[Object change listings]
--- START ---

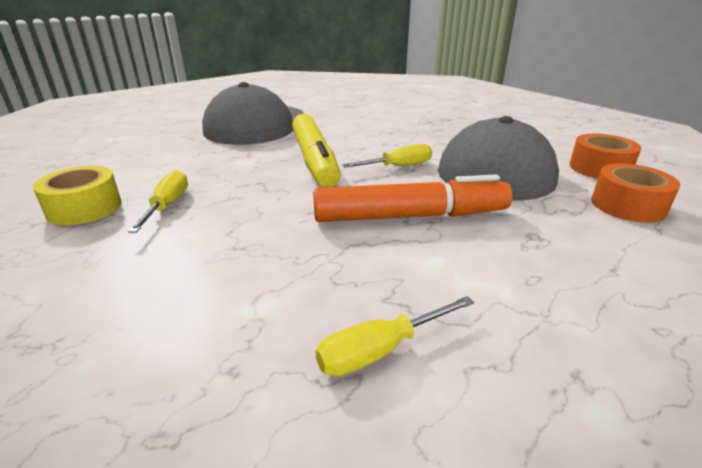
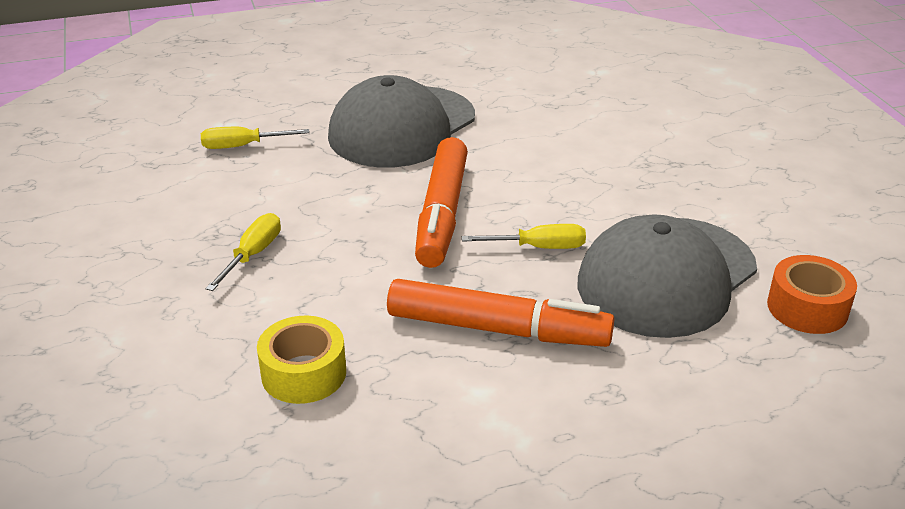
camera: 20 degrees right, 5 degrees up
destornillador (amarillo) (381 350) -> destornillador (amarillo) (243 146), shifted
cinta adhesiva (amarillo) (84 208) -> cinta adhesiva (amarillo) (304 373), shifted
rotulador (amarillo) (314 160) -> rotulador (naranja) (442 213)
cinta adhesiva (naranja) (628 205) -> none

--- END ---

Reproduce verbatim only the lines from the one holding "destornillador (amarillo) (381" through the end of the records.

destornillador (amarillo) (381 350) -> destornillador (amarillo) (243 146), shifted
cinta adhesiva (amarillo) (84 208) -> cinta adhesiva (amarillo) (304 373), shifted
rotulador (amarillo) (314 160) -> rotulador (naranja) (442 213)
cinta adhesiva (naranja) (628 205) -> none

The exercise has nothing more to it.